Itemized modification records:
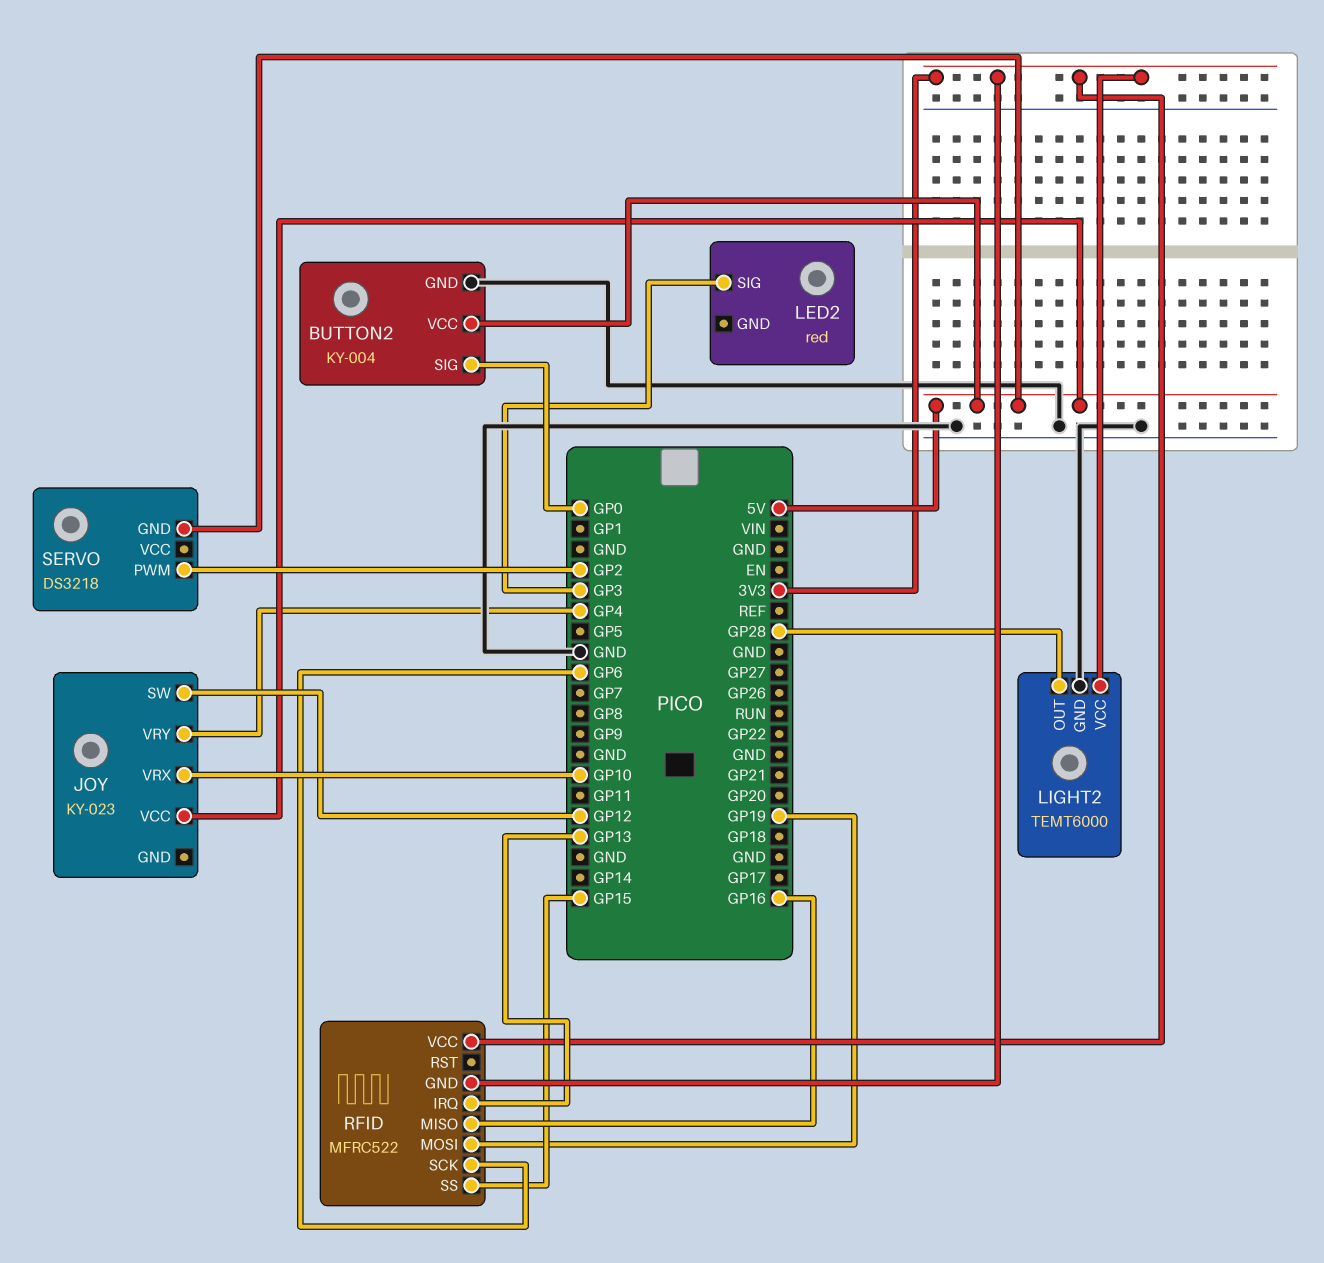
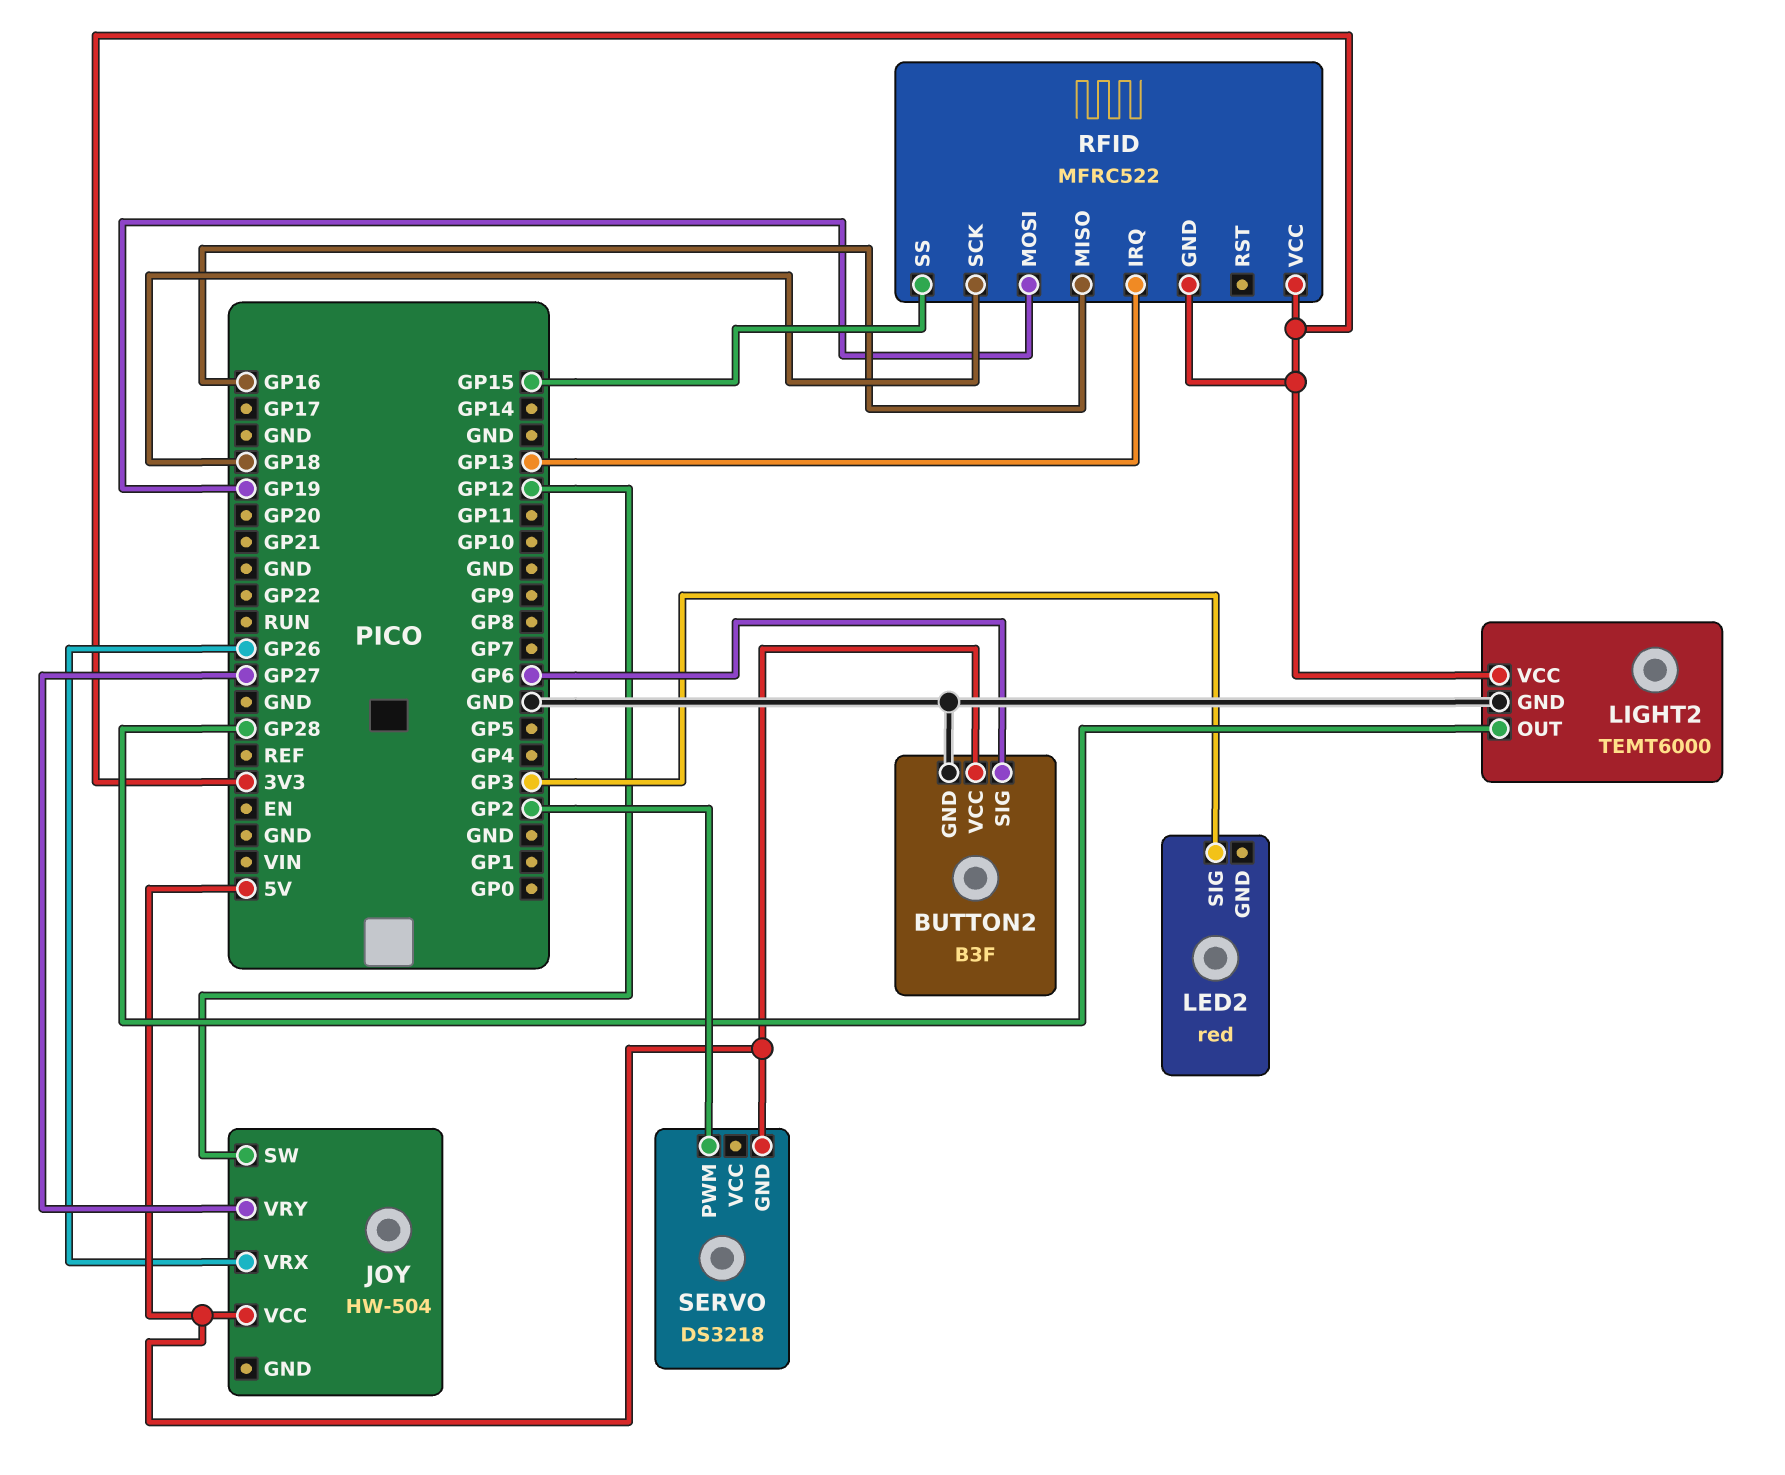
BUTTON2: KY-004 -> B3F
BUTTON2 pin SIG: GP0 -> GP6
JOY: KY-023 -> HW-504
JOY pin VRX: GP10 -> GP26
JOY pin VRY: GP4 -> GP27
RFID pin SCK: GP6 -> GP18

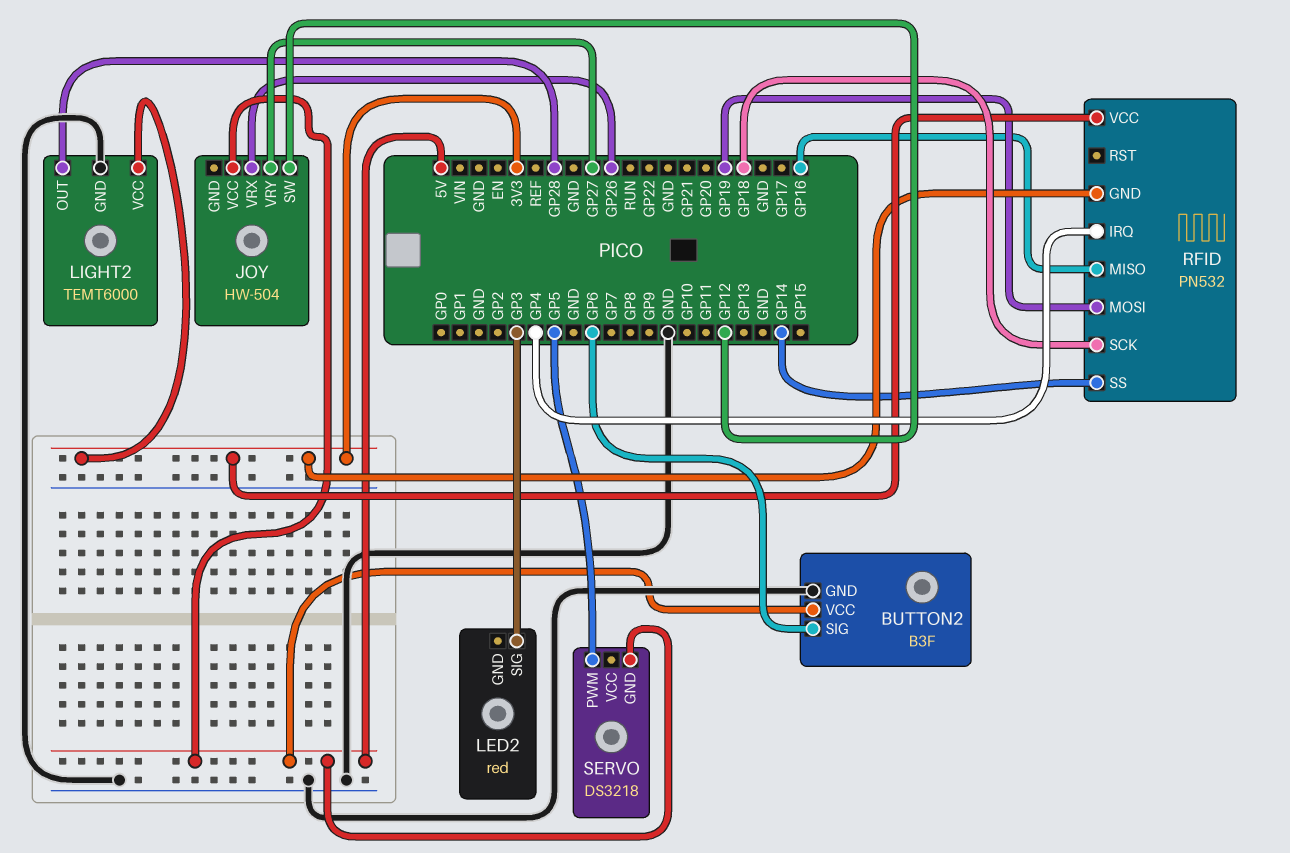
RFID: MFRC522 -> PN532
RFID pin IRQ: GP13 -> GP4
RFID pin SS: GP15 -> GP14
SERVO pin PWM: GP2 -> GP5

## Instructions for the task
The records above are to be set down exactly as written, with no images.

## Answer to this problem
BUTTON2: KY-004 -> B3F
BUTTON2 pin SIG: GP0 -> GP6
JOY: KY-023 -> HW-504
JOY pin VRX: GP10 -> GP26
JOY pin VRY: GP4 -> GP27
RFID pin SCK: GP6 -> GP18

RFID: MFRC522 -> PN532
RFID pin IRQ: GP13 -> GP4
RFID pin SS: GP15 -> GP14
SERVO pin PWM: GP2 -> GP5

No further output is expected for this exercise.